INSTRUCTIONS FOR THE TASK
Looking at each line of the data below, tally those that contain the word "camera" and give only the total.

GIVEN DATA
- - - - -
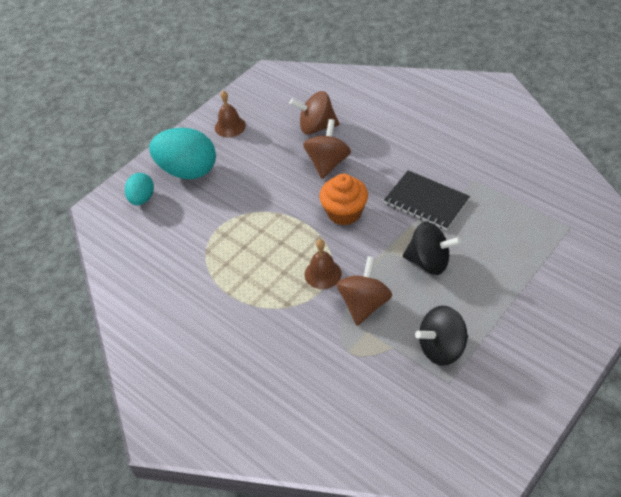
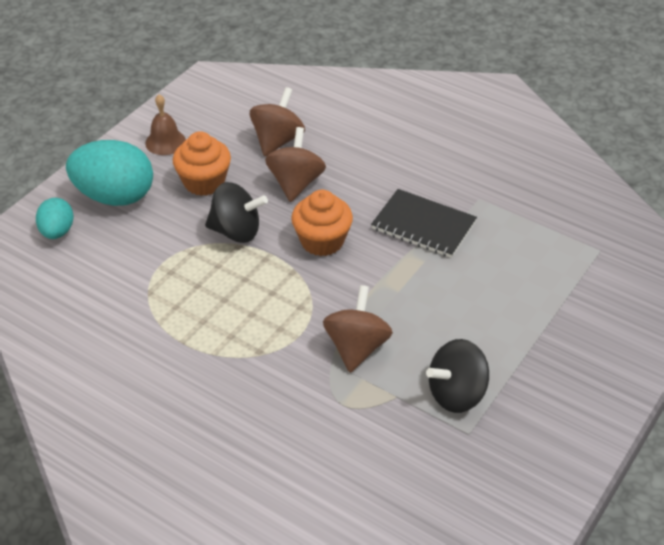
camera: 10 degrees left, 5 degrees down
brown spinning top [290,91,339,135] -> brown spinning top turned 120 degrees clockwise [250,87,305,157]
brown bell [304,239,342,289] -> none
black spinning top [403,222,462,275] -> black spinning top moved to [205,182,268,243]
none -> orange cupcake [173,131,231,196]

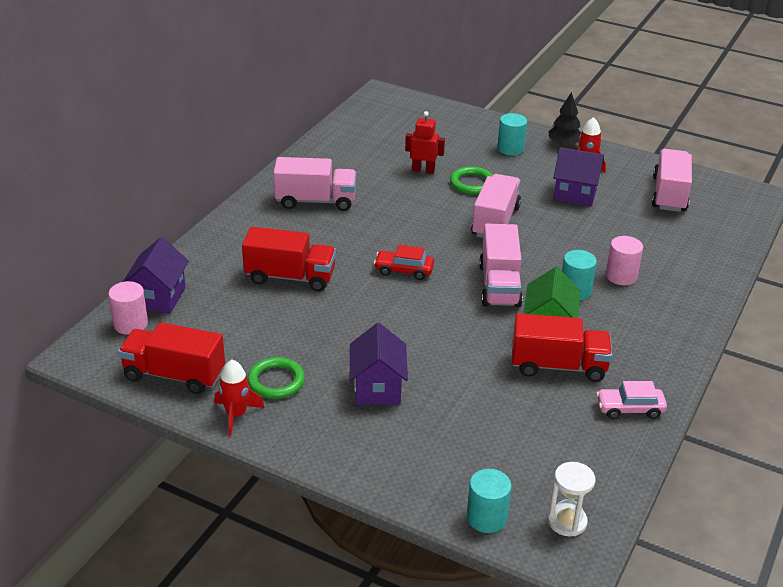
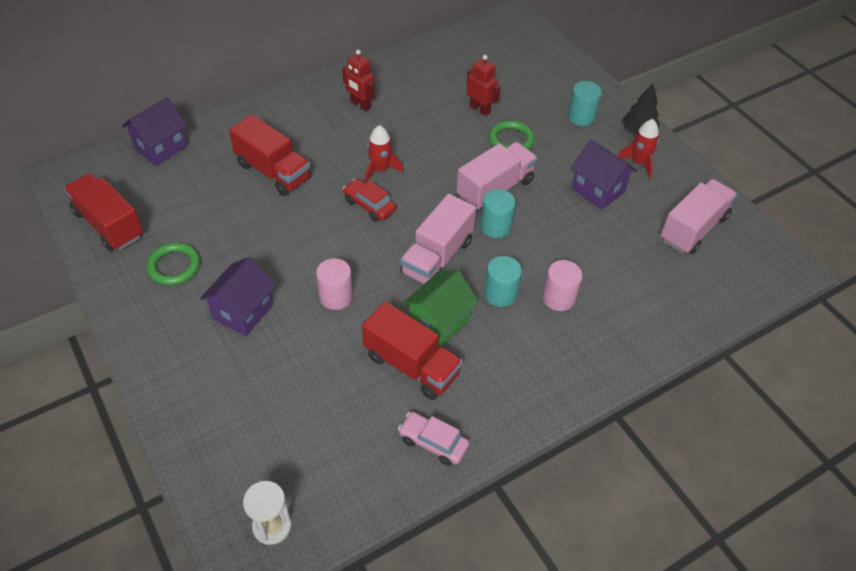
camera: 30 degrees right, 15 degrees up
pink cylinder [108,281,148,335] -> pink cylinder moved to [316,258,353,310]
red rocket [215,359,265,435] -> red rocket moved to [365,125,404,183]
pink truck [273,157,356,211] -> red robot [342,50,375,111]
turquoise cylinder [467,469,512,533] -> turquoise cylinder moved to [480,189,516,238]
- - - - -
TASK RESULT
2